**Instructions for the task**
Write out the records that follow exactly. Do not include pictures.

**Stored data**

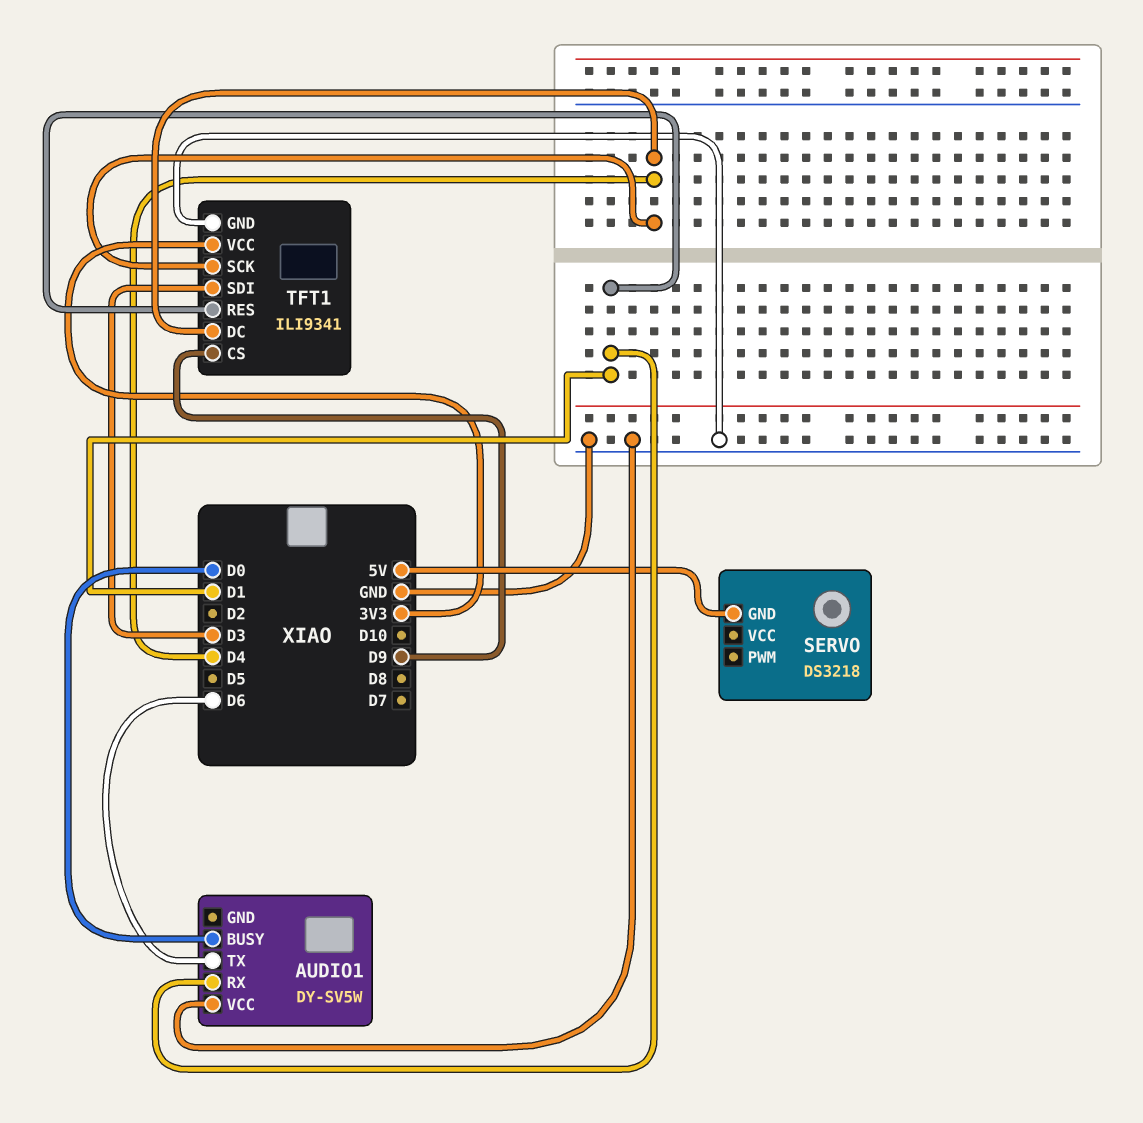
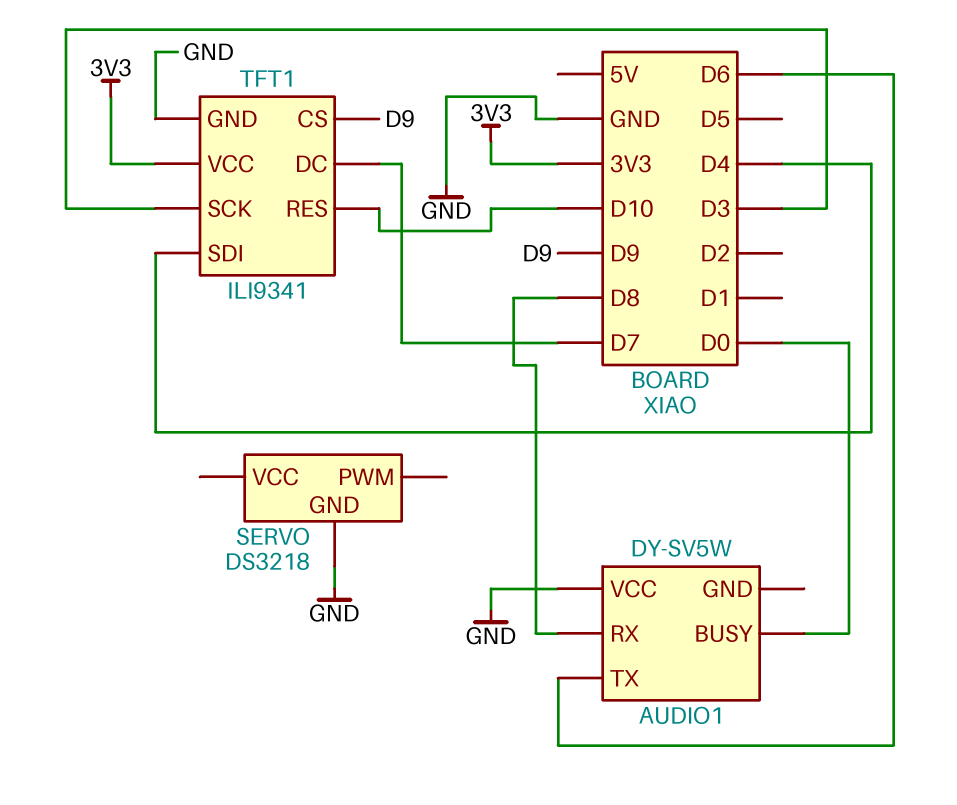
AUDIO1 pin RX: D1 -> D8
SERVO pin GND: 5V -> GND
TFT1 pin DC: D4 -> D7
TFT1 pin RES: D1 -> D10
TFT1 pin SCK: D4 -> D3
TFT1 pin SDI: D3 -> D4

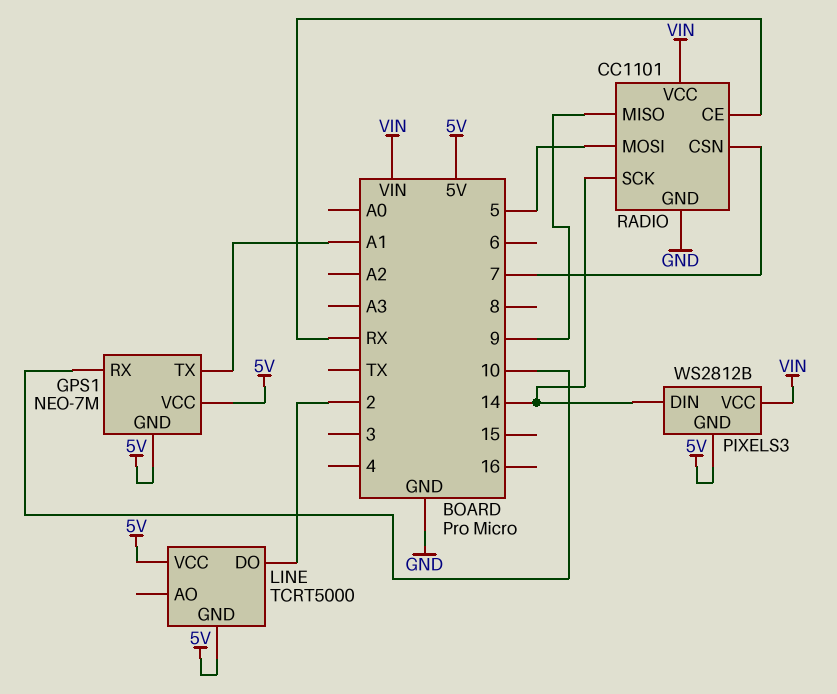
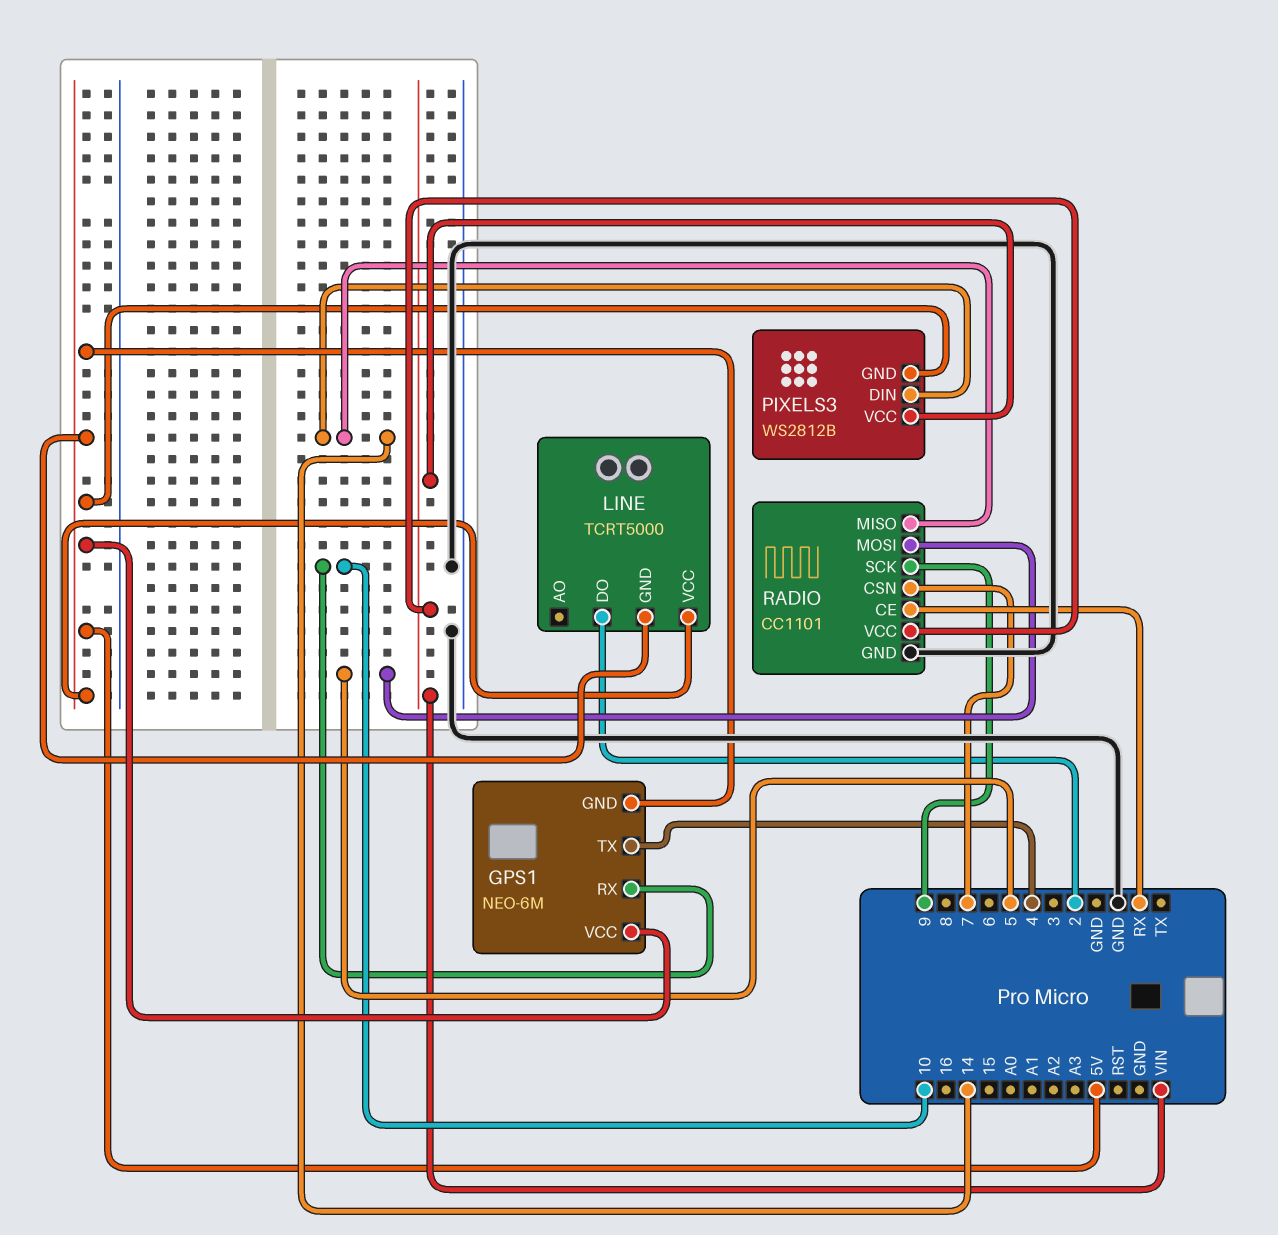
GPS1: NEO-7M -> NEO-6M
GPS1 pin TX: A1 -> 4
RADIO pin MISO: 9 -> 14
RADIO pin SCK: 14 -> 9

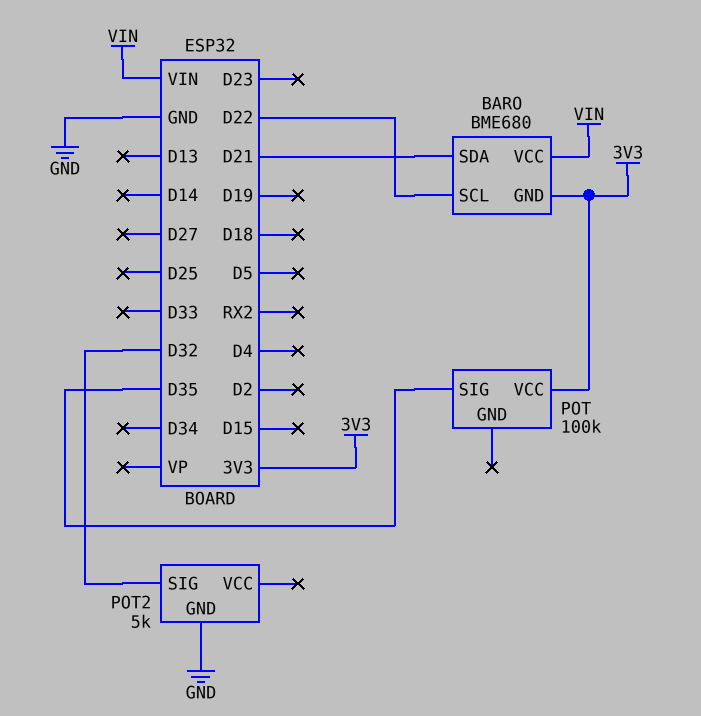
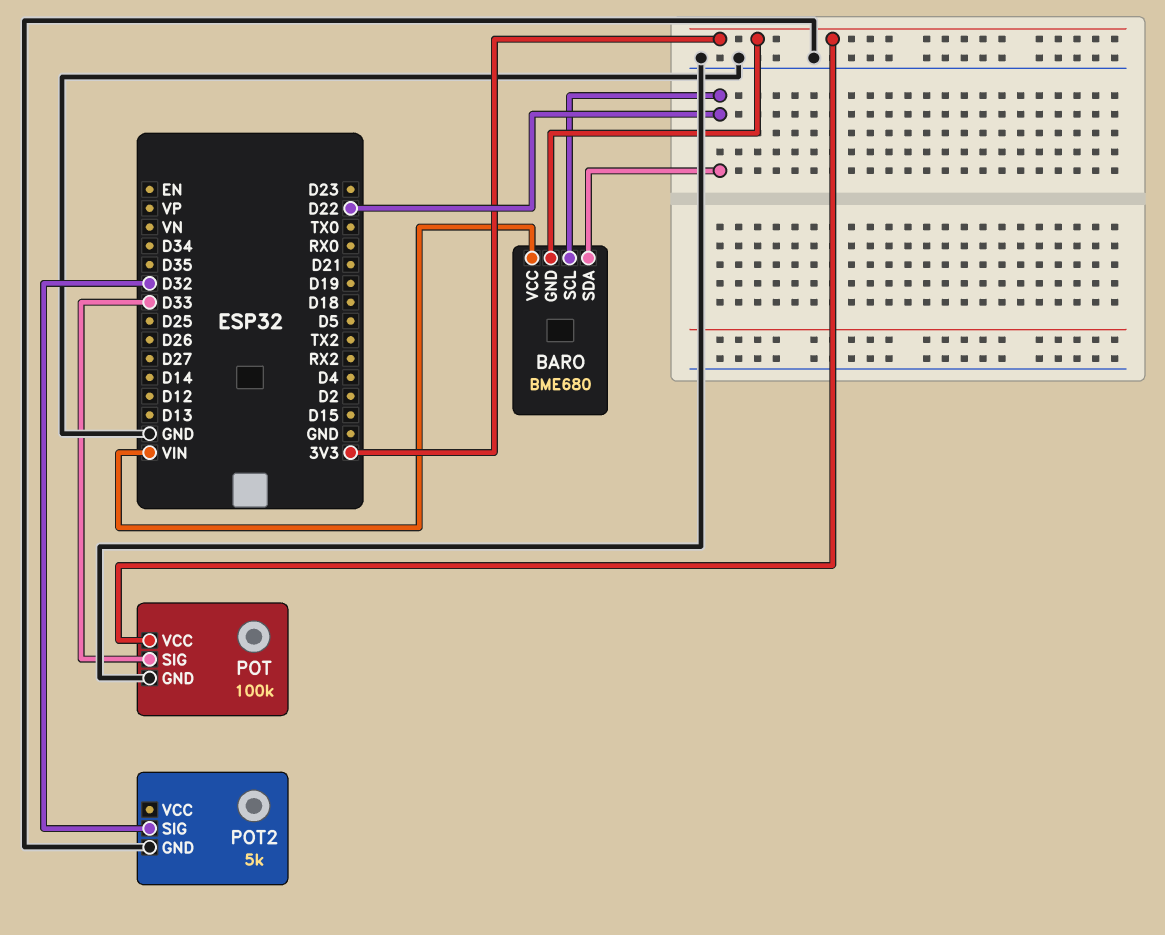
BARO pin SDA: D21 -> D22
POT pin GND: none -> GND
POT pin SIG: D35 -> D33

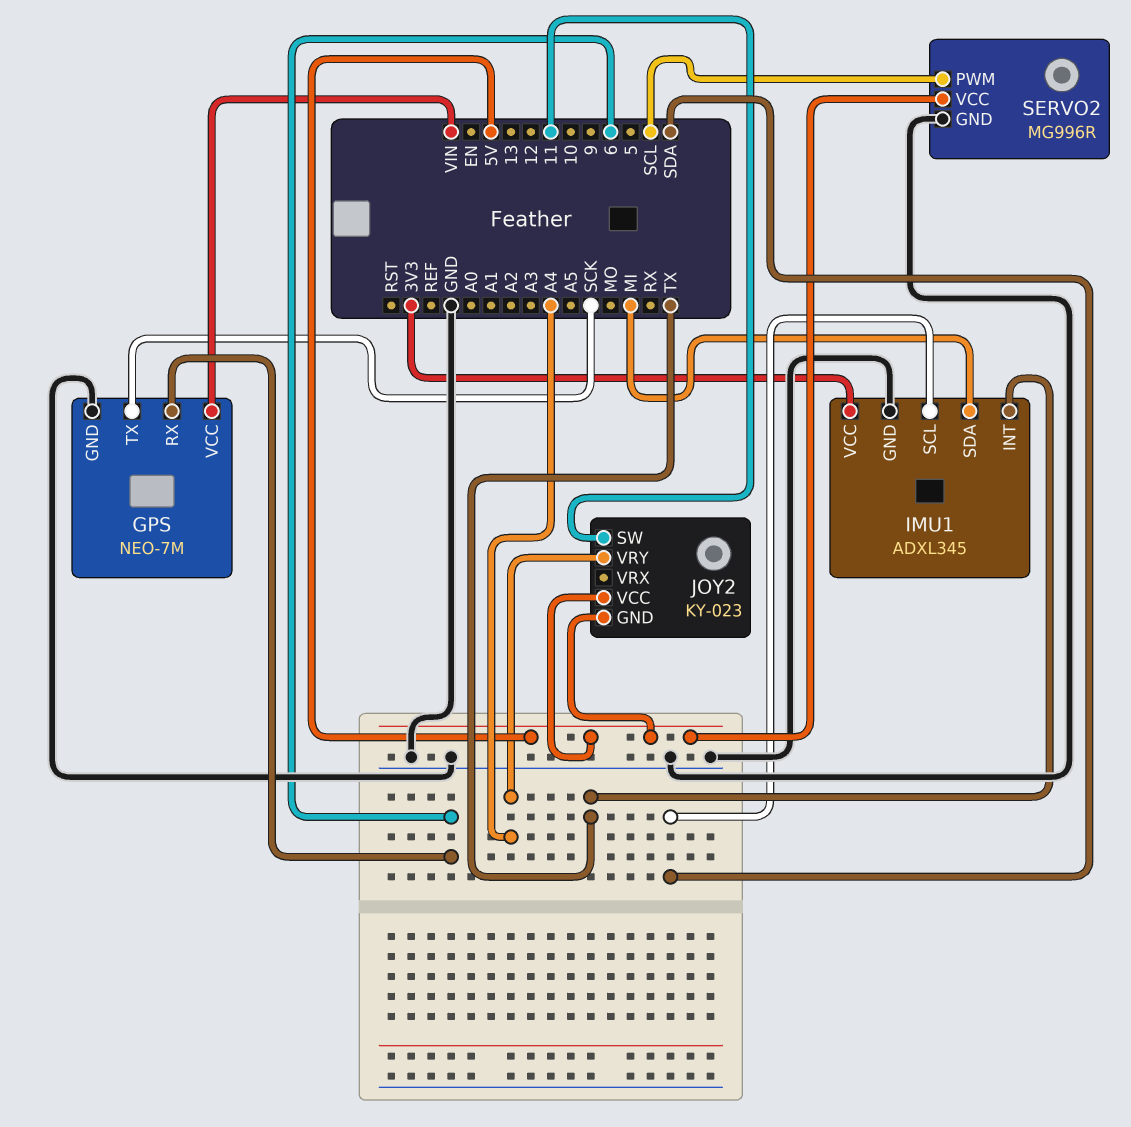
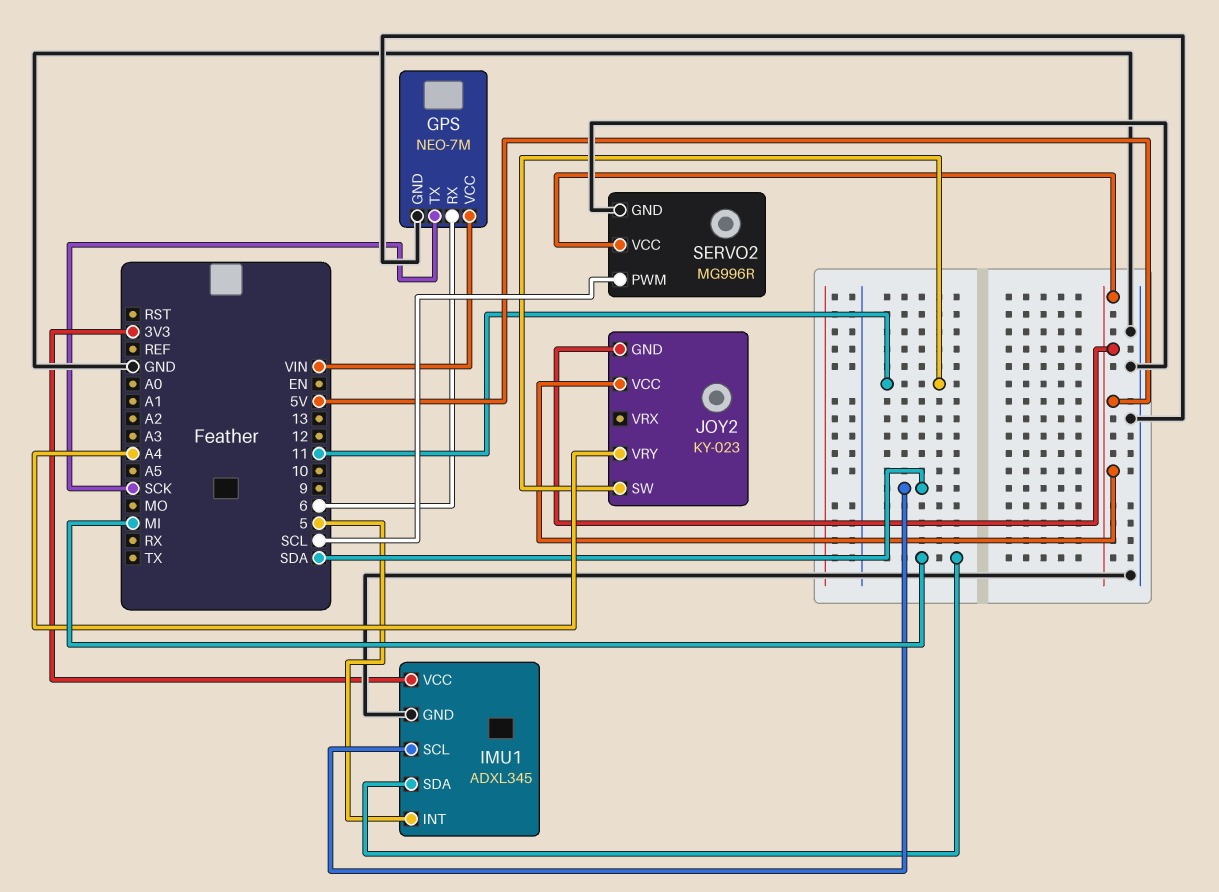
IMU1 pin INT: TX -> 5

**Result**
AUDIO1 pin RX: D1 -> D8
SERVO pin GND: 5V -> GND
TFT1 pin DC: D4 -> D7
TFT1 pin RES: D1 -> D10
TFT1 pin SCK: D4 -> D3
TFT1 pin SDI: D3 -> D4

GPS1: NEO-7M -> NEO-6M
GPS1 pin TX: A1 -> 4
RADIO pin MISO: 9 -> 14
RADIO pin SCK: 14 -> 9

BARO pin SDA: D21 -> D22
POT pin GND: none -> GND
POT pin SIG: D35 -> D33

IMU1 pin INT: TX -> 5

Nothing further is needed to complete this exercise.